• _Work task_
Could you transcribe the entries below exactly, starting at the line that contains "- added: chaussure/jaune 273,428" and stopping at the last line, without any pictures?

• _Task input_

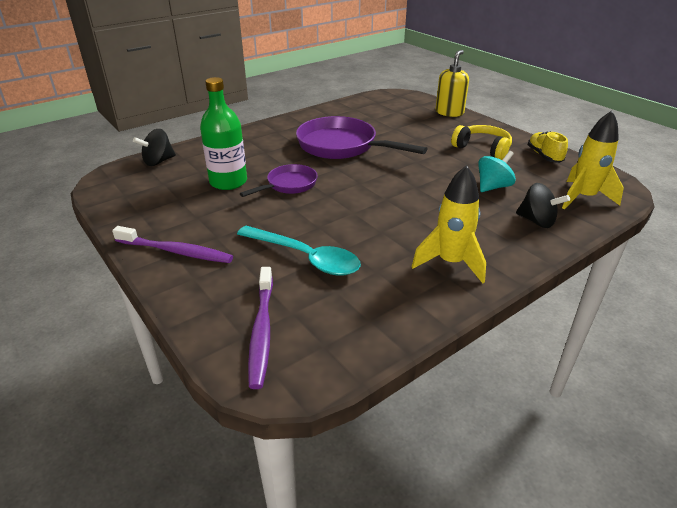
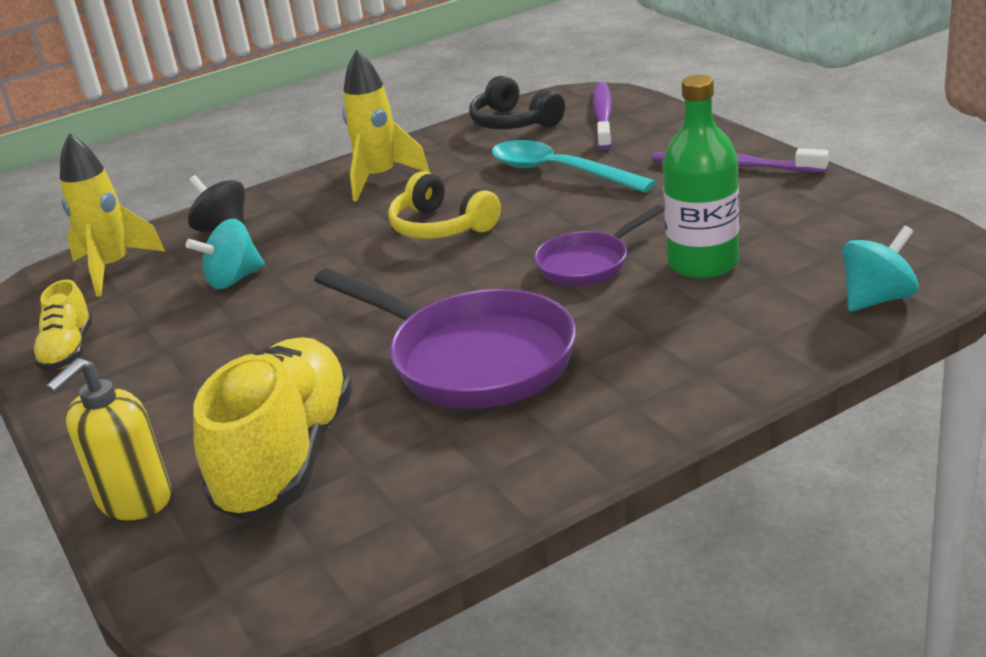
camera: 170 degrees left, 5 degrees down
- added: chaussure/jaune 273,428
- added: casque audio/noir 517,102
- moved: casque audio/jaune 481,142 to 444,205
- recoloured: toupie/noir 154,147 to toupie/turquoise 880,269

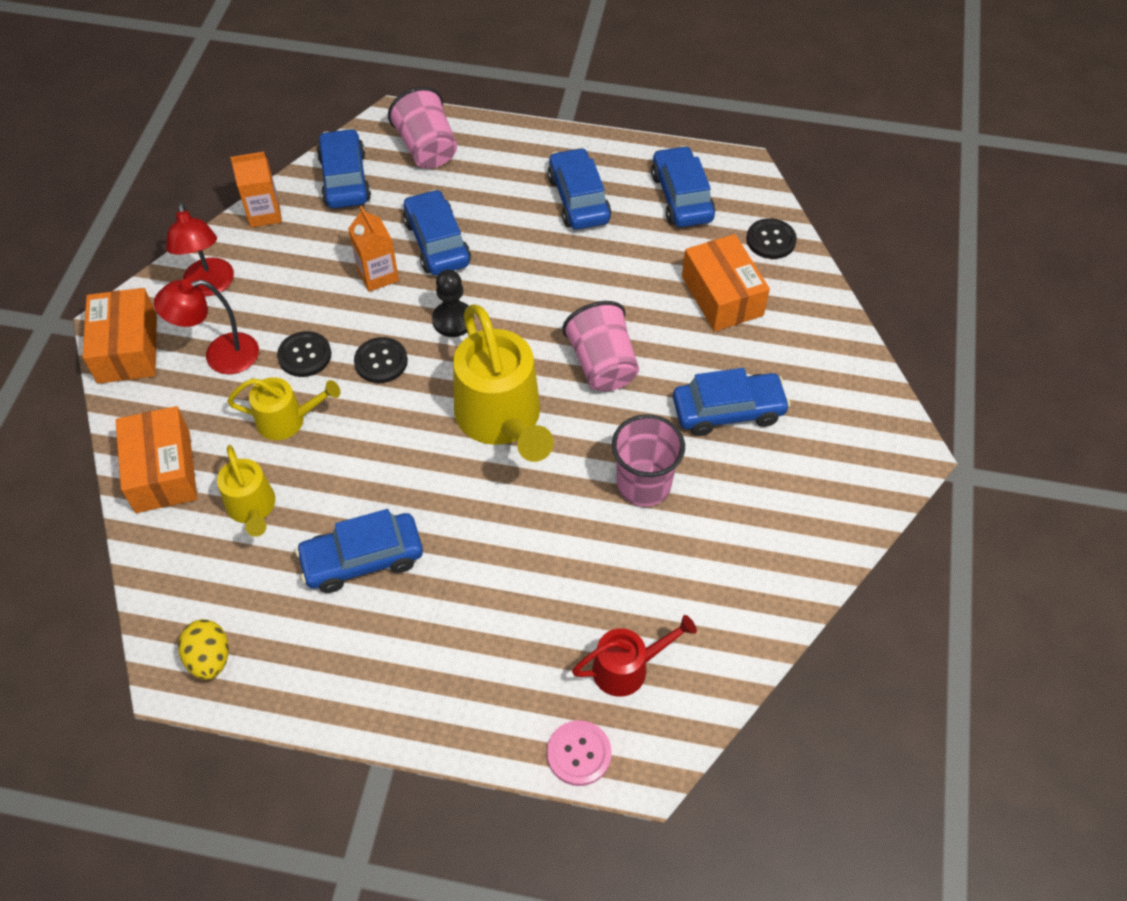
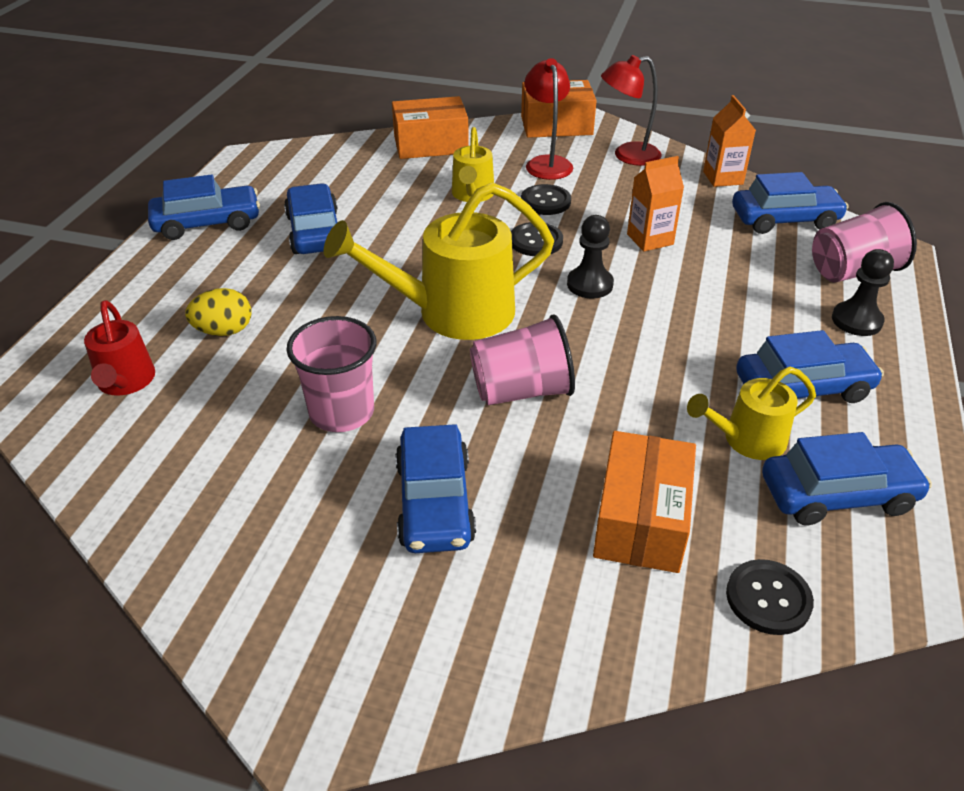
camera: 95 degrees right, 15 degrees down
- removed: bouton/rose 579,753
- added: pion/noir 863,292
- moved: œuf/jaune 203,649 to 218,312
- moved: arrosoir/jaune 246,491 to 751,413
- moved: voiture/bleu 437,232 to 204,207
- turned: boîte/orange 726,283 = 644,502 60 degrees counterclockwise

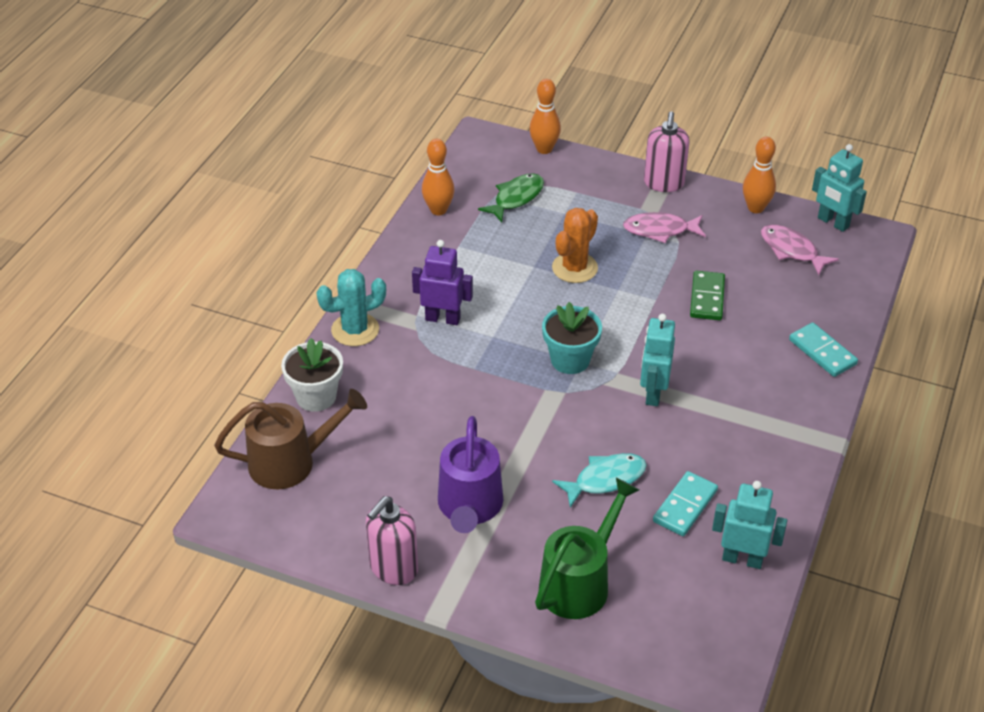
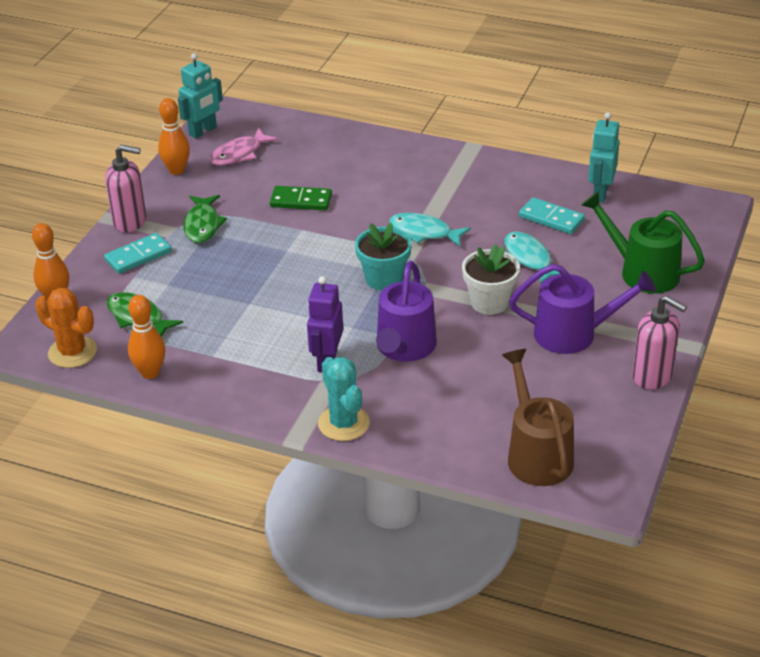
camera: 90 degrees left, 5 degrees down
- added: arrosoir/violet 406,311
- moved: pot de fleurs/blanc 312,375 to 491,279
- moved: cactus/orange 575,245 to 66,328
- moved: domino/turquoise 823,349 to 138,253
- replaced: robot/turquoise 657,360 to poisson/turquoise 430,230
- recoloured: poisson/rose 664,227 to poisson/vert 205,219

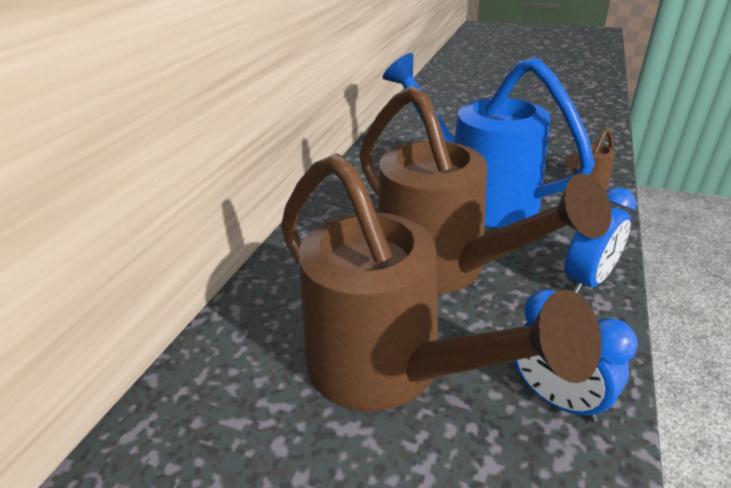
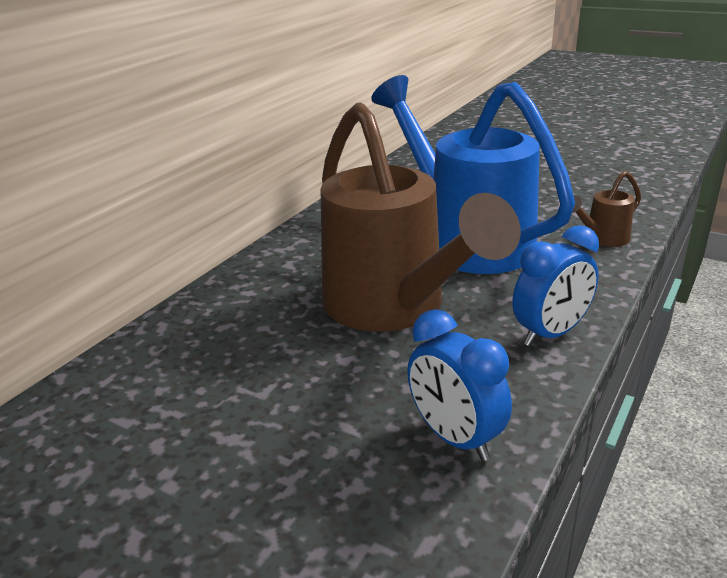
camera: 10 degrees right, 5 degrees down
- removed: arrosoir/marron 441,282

• _Exercise output_
- added: chaussure/jaune 273,428
- added: casque audio/noir 517,102
- moved: casque audio/jaune 481,142 to 444,205
- recoloured: toupie/noir 154,147 to toupie/turquoise 880,269

camera: 95 degrees right, 15 degrees down
- removed: bouton/rose 579,753
- added: pion/noir 863,292
- moved: œuf/jaune 203,649 to 218,312
- moved: arrosoir/jaune 246,491 to 751,413
- moved: voiture/bleu 437,232 to 204,207
- turned: boîte/orange 726,283 = 644,502 60 degrees counterclockwise

camera: 90 degrees left, 5 degrees down
- added: arrosoir/violet 406,311
- moved: pot de fleurs/blanc 312,375 to 491,279
- moved: cactus/orange 575,245 to 66,328
- moved: domino/turquoise 823,349 to 138,253
- replaced: robot/turquoise 657,360 to poisson/turquoise 430,230
- recoloured: poisson/rose 664,227 to poisson/vert 205,219

camera: 10 degrees right, 5 degrees down
- removed: arrosoir/marron 441,282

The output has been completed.